Problem statement: Switch "arrow" to "chevron" in the records that begin with the line containing "pink arrow at" and end with the line containing "red ellipse at (665, 1029): moved 4 px right", and write out only those lines with nothing else altered. Leave out the pictures.

Record set:
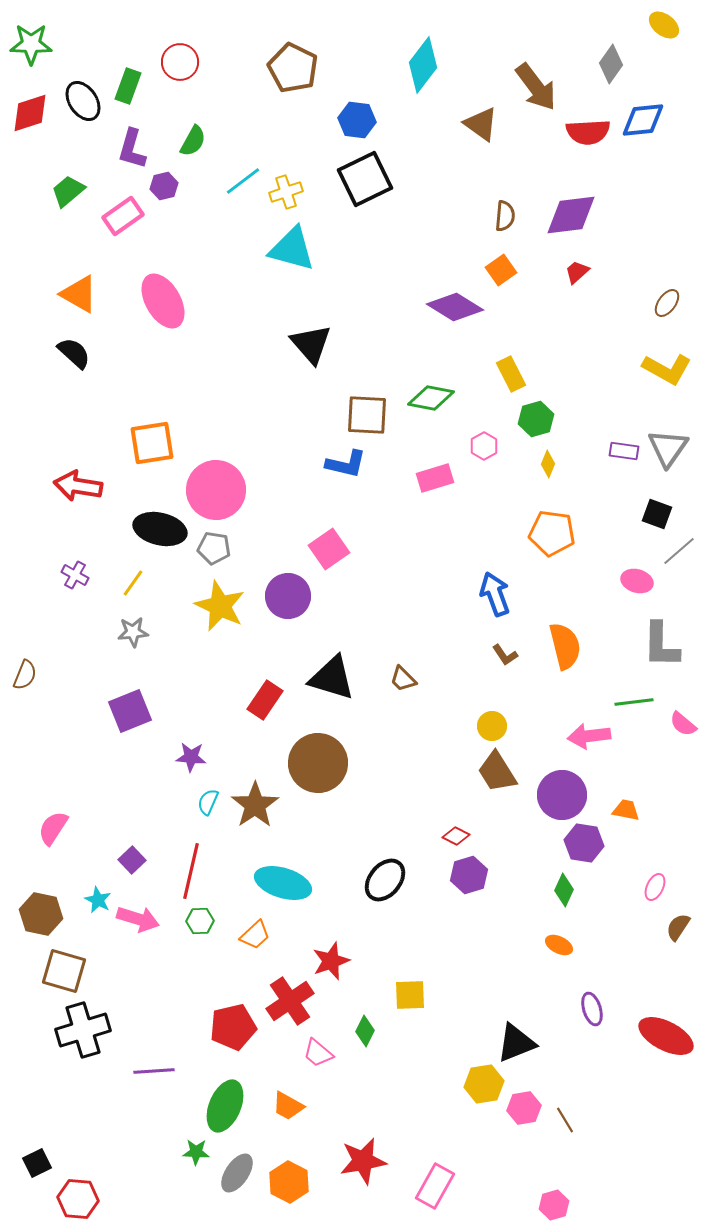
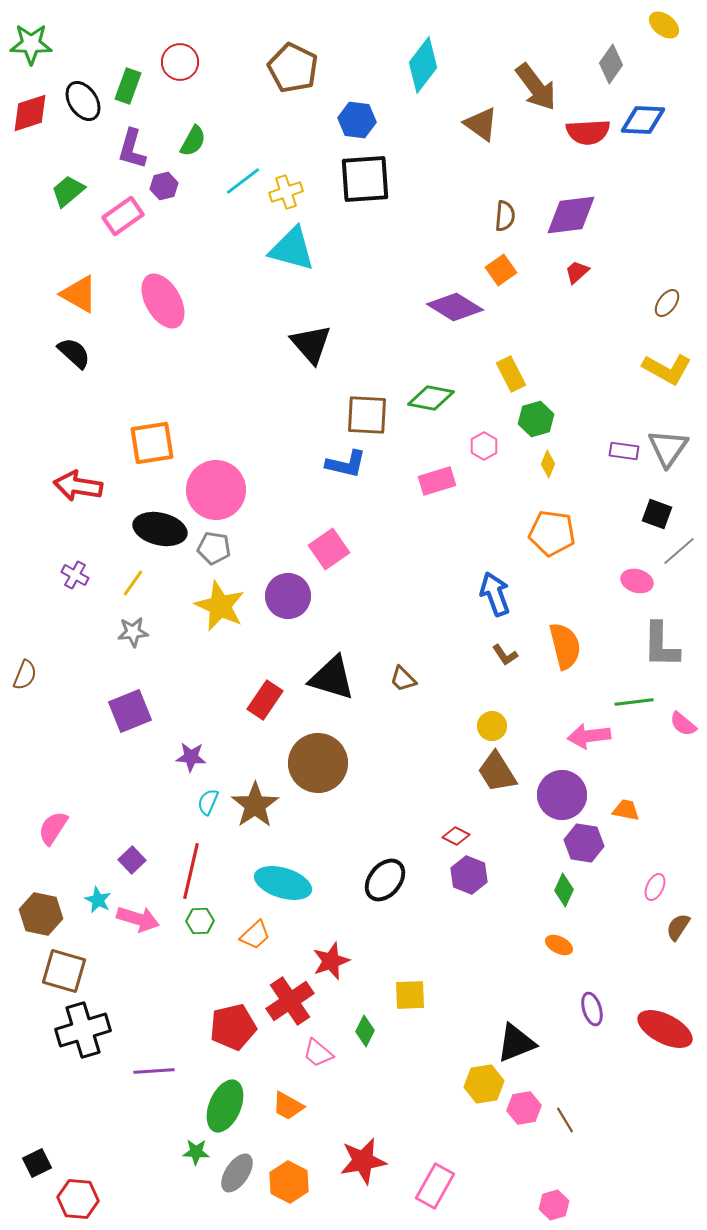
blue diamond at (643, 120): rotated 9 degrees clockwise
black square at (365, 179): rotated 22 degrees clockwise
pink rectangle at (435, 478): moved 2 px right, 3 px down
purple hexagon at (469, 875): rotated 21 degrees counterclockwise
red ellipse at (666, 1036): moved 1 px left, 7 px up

==

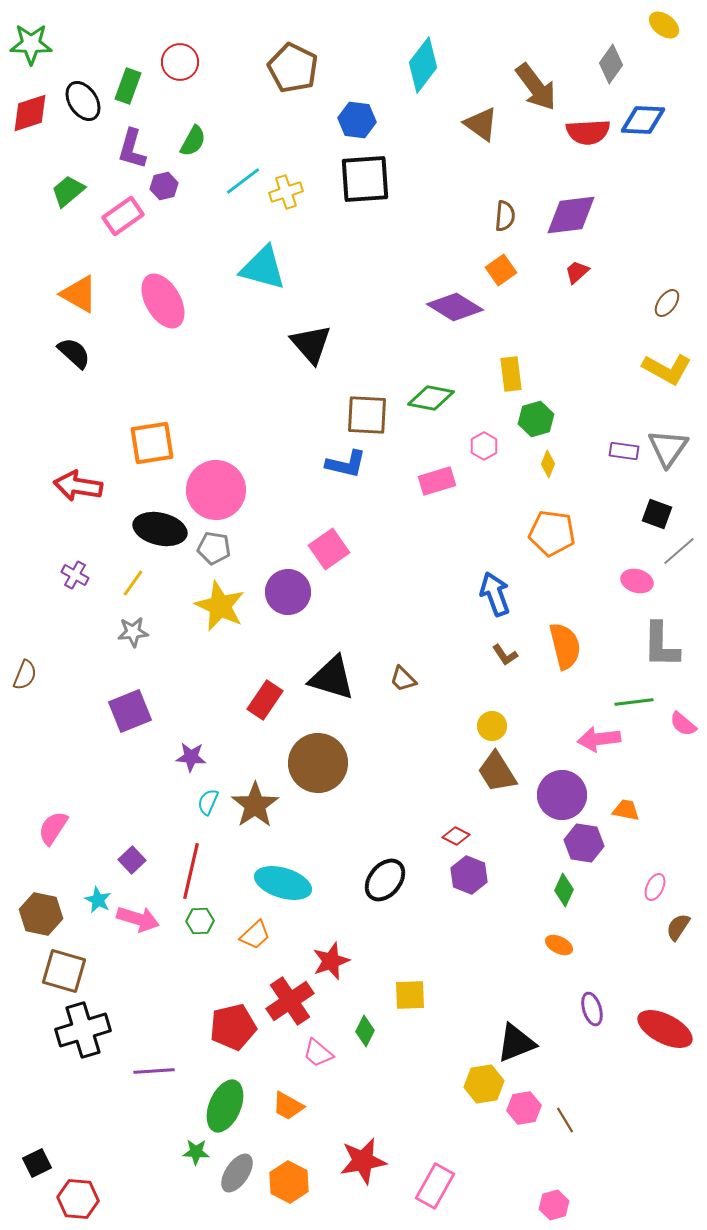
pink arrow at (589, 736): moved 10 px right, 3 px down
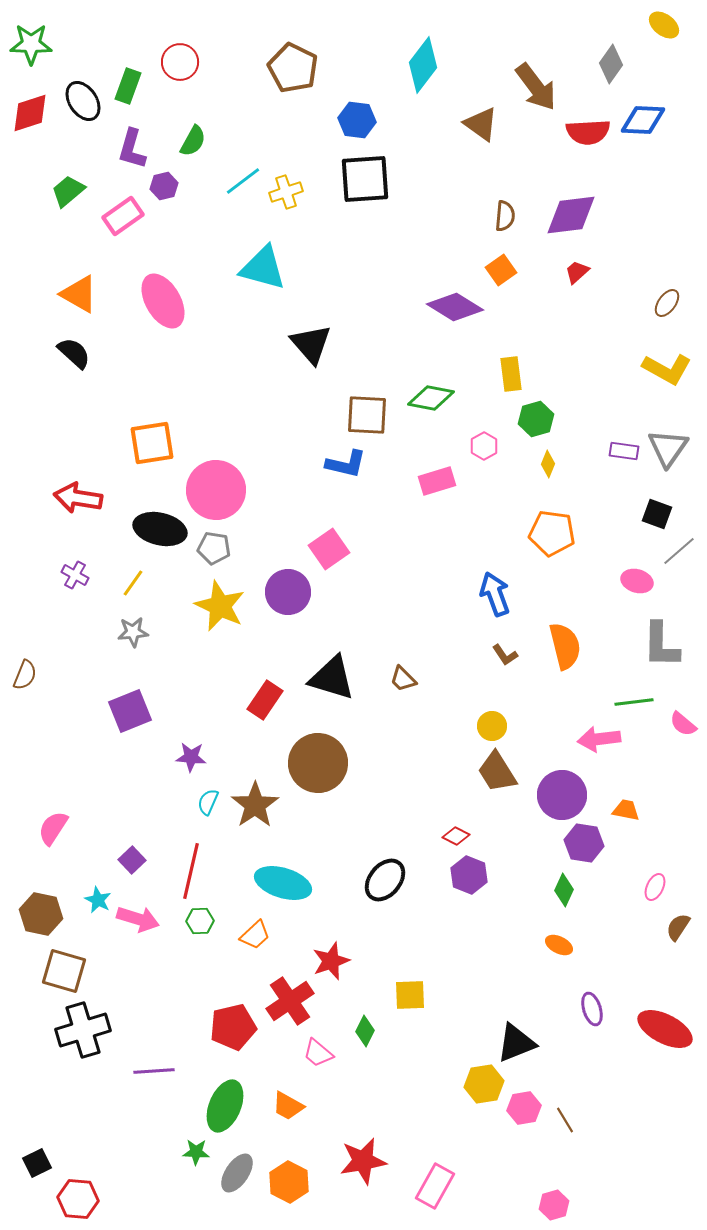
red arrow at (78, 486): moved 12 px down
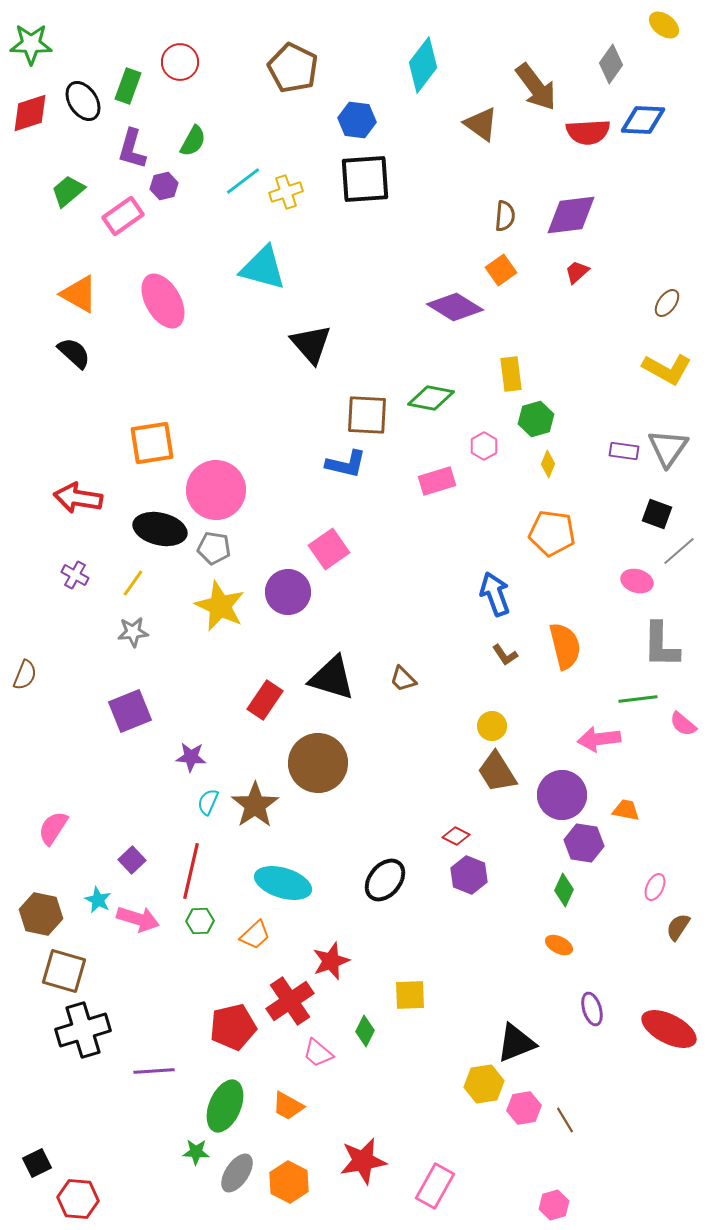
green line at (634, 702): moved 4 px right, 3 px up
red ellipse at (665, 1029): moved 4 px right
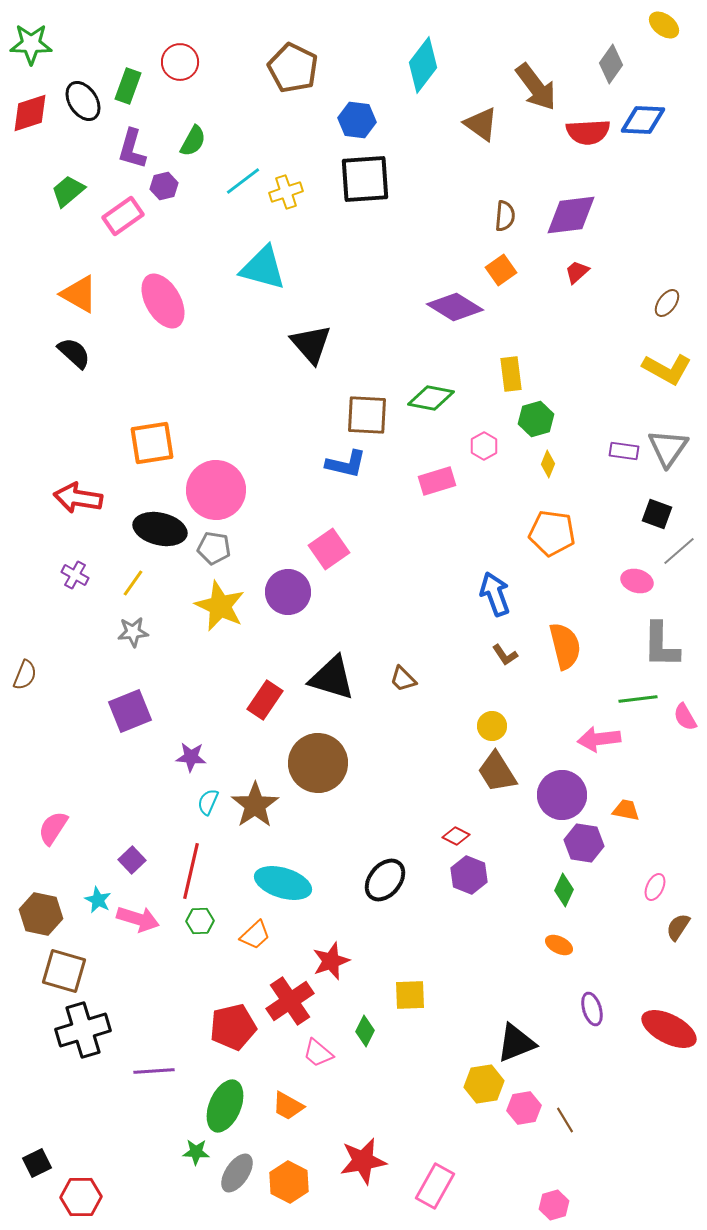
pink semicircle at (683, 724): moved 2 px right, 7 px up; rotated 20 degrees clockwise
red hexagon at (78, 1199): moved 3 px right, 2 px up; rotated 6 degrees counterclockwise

--

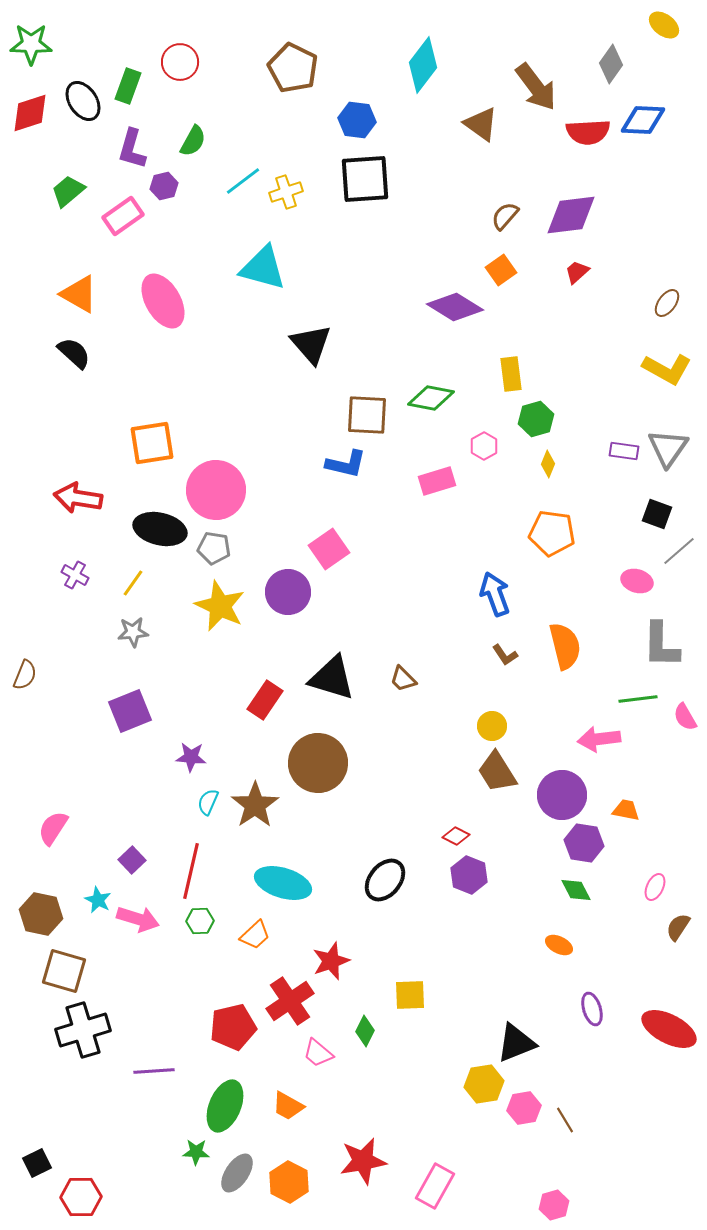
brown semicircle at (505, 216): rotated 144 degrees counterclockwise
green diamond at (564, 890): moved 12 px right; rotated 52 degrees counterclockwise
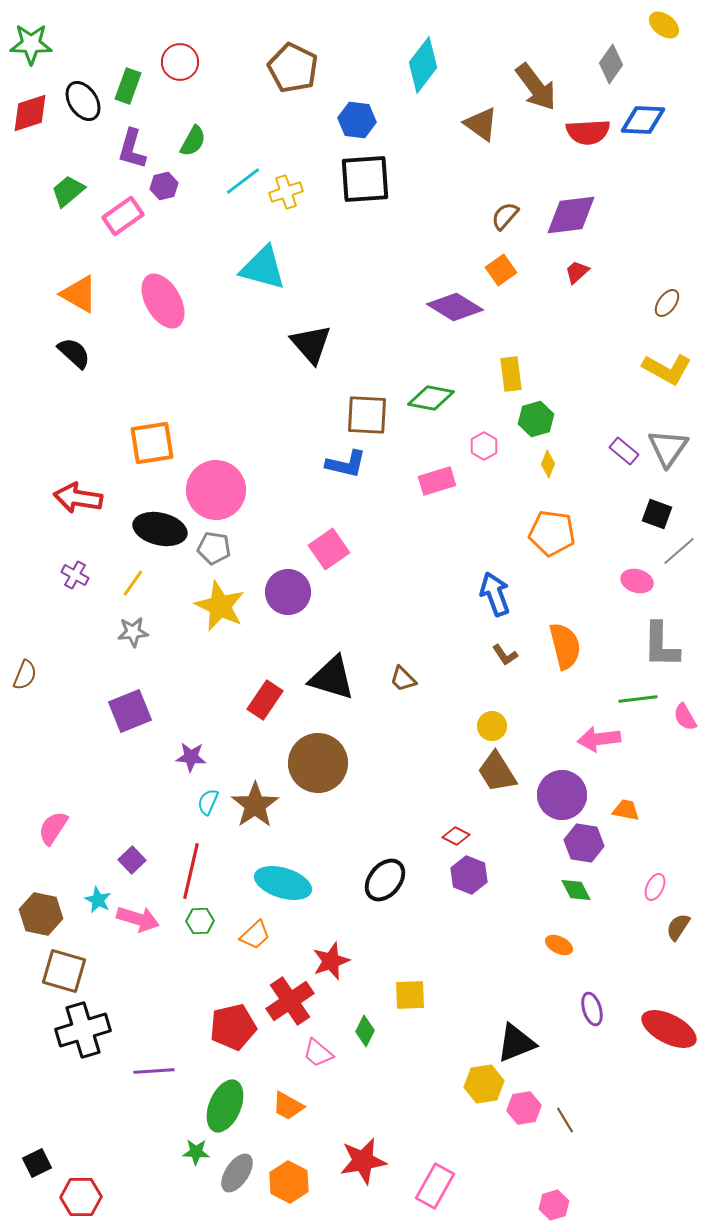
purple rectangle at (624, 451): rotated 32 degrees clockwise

Final result:
pink chevron at (589, 736): moved 10 px right, 3 px down
red chevron at (78, 486): moved 12 px down
green line at (634, 702): moved 4 px right, 3 px up
red ellipse at (665, 1029): moved 4 px right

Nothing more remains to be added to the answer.